## ASSIGNMENT
Starting from the line with "lime 1x1 plate [361,383,429,448]", transcribe each line to the end of the records below. Copy them exactly and write nothing else.

(Object state comparisons)
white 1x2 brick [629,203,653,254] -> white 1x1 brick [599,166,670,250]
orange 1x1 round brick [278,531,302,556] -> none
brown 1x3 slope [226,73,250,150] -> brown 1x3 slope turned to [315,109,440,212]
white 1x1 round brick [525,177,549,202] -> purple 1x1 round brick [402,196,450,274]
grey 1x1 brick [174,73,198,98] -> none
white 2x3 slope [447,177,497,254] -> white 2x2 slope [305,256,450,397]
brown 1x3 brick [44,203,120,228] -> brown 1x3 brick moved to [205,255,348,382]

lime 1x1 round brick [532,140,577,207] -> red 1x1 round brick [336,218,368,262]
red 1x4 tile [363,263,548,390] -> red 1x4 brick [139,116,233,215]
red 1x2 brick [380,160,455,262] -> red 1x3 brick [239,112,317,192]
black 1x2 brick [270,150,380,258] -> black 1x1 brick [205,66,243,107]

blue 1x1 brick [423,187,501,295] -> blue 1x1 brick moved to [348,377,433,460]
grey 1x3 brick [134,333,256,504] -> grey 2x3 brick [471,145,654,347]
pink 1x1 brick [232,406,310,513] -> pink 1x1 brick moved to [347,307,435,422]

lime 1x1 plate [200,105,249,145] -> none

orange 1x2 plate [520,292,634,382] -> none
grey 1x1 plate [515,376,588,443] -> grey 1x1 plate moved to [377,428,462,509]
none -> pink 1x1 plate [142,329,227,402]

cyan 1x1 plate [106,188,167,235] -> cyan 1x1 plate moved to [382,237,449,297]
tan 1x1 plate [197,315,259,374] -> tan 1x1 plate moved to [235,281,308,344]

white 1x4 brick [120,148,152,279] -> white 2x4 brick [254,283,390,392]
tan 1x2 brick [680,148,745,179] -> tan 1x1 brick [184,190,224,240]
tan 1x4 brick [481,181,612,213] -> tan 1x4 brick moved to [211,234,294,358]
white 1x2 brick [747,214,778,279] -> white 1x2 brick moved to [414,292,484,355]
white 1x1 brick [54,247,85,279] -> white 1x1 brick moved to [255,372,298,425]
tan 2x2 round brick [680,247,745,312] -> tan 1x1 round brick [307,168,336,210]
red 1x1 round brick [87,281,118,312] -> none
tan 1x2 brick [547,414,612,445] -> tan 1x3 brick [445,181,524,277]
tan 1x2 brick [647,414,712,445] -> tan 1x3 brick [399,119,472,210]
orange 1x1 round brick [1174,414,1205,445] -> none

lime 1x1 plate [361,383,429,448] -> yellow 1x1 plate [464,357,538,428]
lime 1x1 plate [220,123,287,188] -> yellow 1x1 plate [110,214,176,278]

## ANSWER BOX
lime 1x1 plate [361,383,429,448] -> yellow 1x1 plate [464,357,538,428]
lime 1x1 plate [220,123,287,188] -> yellow 1x1 plate [110,214,176,278]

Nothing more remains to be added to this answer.